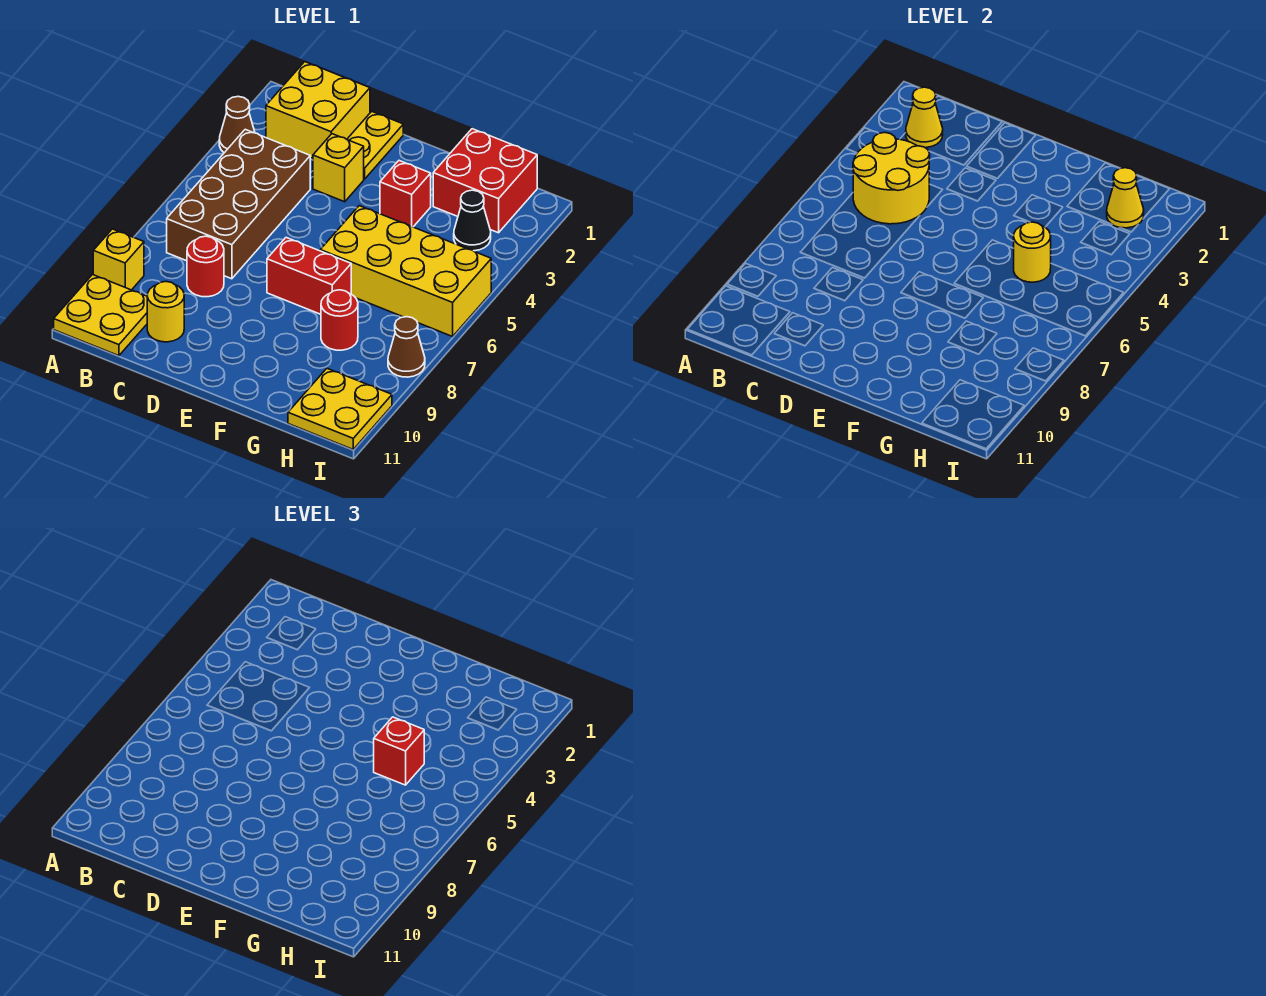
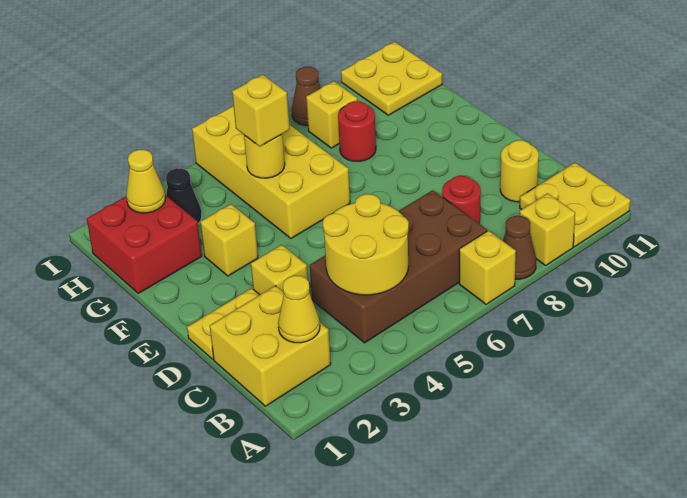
brown cone A3 level 1 -> brown cone A8 level 1
none -> yellow brick A7 level 1
red brick E7:F7 level 1 -> none
red brick F3 level 1 -> yellow brick F3 level 1
red brick G5 level 3 -> yellow brick G5 level 3
none -> yellow brick H8 level 1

○ ○ ○ ○ ○

**Exercise:** Copy out each line in the listing that has the word "none".

**Answer box:**
none -> yellow brick A7 level 1
red brick E7:F7 level 1 -> none
none -> yellow brick H8 level 1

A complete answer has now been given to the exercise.